Read the records and gather each line that includes "DATA".

━━━ Available records

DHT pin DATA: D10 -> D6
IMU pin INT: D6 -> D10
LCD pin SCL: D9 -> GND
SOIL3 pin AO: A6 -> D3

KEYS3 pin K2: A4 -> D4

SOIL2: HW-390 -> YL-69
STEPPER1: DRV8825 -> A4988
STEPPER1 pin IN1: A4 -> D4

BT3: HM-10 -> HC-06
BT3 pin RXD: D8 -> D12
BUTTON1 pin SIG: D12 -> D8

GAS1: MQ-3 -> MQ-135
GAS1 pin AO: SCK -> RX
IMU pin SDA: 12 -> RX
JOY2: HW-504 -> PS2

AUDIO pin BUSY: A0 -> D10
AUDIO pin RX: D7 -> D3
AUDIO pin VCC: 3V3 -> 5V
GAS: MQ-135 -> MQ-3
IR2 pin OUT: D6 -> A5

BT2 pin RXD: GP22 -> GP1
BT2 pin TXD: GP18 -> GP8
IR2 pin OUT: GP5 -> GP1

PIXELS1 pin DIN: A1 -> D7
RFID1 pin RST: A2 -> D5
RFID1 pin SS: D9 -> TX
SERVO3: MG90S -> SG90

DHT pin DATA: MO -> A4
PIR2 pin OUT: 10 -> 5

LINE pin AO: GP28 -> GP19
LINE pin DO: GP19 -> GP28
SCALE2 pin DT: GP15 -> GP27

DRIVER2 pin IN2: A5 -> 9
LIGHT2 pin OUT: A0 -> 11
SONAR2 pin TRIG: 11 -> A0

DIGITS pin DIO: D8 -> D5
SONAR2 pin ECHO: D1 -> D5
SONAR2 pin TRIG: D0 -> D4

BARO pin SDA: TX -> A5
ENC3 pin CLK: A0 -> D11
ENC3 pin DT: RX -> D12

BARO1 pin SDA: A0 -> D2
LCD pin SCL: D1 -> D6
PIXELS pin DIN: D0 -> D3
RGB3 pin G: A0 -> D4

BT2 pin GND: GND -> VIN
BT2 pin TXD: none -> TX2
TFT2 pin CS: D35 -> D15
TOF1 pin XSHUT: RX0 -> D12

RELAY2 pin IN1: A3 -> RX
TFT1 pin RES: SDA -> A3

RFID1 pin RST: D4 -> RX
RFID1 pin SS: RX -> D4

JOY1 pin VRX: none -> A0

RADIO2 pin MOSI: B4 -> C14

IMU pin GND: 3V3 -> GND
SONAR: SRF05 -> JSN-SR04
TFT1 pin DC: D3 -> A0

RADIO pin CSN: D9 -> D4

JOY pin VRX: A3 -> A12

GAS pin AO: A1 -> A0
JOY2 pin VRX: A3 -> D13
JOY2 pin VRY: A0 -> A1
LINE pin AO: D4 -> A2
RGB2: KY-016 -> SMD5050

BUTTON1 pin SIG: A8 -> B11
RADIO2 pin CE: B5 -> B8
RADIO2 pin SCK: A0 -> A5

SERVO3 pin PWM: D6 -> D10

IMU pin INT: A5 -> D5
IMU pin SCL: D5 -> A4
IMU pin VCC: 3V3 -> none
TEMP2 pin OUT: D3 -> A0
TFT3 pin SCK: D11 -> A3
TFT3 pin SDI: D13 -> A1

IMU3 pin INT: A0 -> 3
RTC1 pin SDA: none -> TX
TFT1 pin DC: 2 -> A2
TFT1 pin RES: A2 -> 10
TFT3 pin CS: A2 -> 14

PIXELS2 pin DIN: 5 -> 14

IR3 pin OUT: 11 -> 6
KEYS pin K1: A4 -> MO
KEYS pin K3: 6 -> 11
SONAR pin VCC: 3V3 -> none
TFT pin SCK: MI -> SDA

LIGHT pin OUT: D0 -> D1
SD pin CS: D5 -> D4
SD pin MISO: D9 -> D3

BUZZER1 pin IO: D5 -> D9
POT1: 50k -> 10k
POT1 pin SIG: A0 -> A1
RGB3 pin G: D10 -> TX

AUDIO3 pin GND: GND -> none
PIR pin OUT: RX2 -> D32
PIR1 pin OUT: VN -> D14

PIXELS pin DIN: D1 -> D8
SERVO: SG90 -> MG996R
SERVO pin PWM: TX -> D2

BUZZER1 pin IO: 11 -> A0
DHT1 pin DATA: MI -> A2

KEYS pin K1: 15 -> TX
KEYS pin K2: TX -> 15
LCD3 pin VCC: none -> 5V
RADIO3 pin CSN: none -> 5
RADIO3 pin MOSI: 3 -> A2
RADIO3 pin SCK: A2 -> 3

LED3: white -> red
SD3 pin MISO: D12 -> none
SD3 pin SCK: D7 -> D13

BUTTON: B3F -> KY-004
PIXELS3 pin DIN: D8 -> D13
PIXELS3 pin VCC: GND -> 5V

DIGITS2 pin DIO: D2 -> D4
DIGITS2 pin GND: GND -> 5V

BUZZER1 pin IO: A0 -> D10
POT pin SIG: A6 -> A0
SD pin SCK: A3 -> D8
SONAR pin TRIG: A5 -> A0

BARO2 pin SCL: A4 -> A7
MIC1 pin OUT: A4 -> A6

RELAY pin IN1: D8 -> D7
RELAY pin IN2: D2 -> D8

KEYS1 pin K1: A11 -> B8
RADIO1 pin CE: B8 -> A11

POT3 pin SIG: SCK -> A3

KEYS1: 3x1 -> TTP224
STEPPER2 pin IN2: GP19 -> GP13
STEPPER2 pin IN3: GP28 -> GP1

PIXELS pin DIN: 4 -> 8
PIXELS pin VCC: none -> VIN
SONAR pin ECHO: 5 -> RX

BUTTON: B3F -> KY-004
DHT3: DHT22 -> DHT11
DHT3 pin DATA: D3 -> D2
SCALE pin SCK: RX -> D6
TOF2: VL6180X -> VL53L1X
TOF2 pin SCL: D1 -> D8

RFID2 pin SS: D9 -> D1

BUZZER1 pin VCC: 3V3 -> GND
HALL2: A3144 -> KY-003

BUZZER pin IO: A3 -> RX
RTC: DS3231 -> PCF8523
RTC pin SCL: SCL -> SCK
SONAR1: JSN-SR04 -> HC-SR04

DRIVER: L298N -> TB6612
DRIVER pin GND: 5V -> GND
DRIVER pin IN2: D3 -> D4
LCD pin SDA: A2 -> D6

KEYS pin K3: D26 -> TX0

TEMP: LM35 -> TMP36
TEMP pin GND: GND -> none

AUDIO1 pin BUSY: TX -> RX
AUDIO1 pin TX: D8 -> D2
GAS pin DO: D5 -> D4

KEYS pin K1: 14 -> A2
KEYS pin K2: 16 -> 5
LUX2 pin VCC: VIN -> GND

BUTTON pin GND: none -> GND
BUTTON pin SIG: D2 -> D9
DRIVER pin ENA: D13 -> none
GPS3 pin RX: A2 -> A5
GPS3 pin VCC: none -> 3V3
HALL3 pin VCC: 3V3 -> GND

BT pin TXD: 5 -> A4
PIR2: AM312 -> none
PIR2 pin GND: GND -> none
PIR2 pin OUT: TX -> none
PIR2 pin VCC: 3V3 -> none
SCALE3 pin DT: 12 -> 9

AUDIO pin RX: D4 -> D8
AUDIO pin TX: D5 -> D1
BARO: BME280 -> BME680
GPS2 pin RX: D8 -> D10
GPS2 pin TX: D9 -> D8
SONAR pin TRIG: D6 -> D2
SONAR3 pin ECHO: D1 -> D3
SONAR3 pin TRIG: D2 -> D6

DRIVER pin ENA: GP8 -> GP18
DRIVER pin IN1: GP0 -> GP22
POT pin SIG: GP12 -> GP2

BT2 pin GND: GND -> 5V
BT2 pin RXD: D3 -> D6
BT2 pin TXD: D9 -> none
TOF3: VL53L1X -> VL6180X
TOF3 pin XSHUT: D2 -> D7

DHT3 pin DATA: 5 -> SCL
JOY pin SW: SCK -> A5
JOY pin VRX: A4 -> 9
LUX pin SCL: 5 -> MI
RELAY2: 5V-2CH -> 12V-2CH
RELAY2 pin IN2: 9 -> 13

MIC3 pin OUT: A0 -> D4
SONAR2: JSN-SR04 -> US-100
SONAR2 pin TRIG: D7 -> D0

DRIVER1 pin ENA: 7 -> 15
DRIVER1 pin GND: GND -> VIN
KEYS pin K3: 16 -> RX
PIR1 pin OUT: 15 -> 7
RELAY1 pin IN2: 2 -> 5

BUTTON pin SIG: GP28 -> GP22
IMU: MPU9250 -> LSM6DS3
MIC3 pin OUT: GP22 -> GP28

━━━━━━

*Answer area*.
DHT pin DATA: D10 -> D6
DHT pin DATA: MO -> A4
DHT1 pin DATA: MI -> A2
DHT3 pin DATA: D3 -> D2
DHT3 pin DATA: 5 -> SCL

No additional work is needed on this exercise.